*Dataset*:

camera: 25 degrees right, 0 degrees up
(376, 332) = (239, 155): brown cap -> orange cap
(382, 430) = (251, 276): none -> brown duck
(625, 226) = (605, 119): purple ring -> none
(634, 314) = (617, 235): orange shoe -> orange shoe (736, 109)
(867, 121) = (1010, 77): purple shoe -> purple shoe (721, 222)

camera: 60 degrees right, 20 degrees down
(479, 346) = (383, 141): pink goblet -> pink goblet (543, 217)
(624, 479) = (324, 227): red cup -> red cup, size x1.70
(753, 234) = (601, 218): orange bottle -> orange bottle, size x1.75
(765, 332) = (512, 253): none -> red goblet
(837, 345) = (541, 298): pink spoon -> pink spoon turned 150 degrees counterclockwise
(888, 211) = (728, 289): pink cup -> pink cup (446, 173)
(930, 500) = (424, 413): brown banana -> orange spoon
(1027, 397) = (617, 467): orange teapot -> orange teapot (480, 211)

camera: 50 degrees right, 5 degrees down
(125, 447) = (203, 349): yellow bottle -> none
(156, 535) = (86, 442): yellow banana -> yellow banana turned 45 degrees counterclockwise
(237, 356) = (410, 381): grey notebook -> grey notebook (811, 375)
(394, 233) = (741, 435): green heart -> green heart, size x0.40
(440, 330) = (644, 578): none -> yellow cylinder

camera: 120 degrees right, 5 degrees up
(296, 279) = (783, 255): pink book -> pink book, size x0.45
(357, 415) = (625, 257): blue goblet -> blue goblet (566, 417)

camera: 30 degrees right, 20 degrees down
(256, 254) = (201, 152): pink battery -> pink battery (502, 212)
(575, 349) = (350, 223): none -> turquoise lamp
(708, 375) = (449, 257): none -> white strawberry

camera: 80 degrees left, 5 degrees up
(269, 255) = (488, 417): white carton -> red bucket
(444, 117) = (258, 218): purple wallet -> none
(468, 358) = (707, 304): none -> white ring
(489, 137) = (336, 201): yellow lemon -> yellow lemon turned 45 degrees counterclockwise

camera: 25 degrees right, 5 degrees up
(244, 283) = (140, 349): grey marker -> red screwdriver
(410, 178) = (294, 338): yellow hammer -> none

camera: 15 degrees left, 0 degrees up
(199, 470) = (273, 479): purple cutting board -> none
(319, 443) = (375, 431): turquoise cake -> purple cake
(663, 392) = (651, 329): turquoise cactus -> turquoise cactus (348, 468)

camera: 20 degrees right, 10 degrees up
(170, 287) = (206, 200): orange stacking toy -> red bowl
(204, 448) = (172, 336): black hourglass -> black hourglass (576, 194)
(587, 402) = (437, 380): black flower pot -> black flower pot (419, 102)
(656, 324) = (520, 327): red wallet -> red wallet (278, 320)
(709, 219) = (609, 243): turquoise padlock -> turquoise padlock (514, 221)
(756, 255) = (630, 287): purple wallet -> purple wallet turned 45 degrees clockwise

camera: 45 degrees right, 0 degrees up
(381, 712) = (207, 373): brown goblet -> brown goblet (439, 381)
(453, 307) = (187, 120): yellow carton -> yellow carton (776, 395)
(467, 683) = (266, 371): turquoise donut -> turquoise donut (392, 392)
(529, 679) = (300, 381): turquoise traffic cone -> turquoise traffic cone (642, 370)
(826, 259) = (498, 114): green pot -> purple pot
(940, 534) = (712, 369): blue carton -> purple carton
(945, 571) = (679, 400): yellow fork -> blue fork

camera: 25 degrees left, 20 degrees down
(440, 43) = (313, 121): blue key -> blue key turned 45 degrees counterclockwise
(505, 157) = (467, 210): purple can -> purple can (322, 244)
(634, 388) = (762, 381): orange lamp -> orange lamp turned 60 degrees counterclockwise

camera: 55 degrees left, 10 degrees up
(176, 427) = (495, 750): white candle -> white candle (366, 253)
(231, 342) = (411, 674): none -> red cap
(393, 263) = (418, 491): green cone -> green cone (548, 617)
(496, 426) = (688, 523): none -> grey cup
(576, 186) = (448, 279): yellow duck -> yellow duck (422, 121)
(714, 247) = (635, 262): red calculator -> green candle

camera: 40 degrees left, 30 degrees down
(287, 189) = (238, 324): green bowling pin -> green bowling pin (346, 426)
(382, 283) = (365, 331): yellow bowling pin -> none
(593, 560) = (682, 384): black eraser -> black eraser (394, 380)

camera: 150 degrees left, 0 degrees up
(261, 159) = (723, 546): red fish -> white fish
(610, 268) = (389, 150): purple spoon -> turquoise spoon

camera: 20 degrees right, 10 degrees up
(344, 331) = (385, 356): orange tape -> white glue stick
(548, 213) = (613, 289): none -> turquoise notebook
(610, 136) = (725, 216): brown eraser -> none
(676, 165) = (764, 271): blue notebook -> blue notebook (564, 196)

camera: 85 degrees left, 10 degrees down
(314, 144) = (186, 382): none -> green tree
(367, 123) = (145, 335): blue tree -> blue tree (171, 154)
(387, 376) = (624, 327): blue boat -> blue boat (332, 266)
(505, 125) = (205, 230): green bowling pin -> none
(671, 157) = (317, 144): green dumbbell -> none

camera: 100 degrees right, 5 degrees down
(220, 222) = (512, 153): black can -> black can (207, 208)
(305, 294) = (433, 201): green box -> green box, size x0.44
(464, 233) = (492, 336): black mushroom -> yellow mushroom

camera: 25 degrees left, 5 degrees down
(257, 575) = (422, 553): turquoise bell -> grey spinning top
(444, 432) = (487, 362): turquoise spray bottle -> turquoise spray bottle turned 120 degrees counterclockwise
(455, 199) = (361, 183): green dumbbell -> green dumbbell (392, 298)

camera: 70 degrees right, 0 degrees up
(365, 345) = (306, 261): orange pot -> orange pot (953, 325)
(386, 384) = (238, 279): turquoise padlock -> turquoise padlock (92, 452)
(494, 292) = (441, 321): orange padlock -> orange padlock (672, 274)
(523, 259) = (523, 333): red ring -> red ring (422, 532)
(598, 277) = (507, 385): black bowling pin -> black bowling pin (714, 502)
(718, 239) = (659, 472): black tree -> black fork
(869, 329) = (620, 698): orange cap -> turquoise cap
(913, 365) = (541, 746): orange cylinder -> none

*What is needed*: When you reach the line with "(756, 255) = (630, 287): purple" in the records above, start writing out lines exactly, and stop once the line with "camera: 25 degrees left, 20 degrees down" has been written; include nothing else.

*Answer to the problem*:
(756, 255) = (630, 287): purple wallet -> purple wallet turned 45 degrees clockwise

camera: 45 degrees right, 0 degrees up
(381, 712) = (207, 373): brown goblet -> brown goblet (439, 381)
(453, 307) = (187, 120): yellow carton -> yellow carton (776, 395)
(467, 683) = (266, 371): turquoise donut -> turquoise donut (392, 392)
(529, 679) = (300, 381): turquoise traffic cone -> turquoise traffic cone (642, 370)
(826, 259) = (498, 114): green pot -> purple pot
(940, 534) = (712, 369): blue carton -> purple carton
(945, 571) = (679, 400): yellow fork -> blue fork

camera: 25 degrees left, 20 degrees down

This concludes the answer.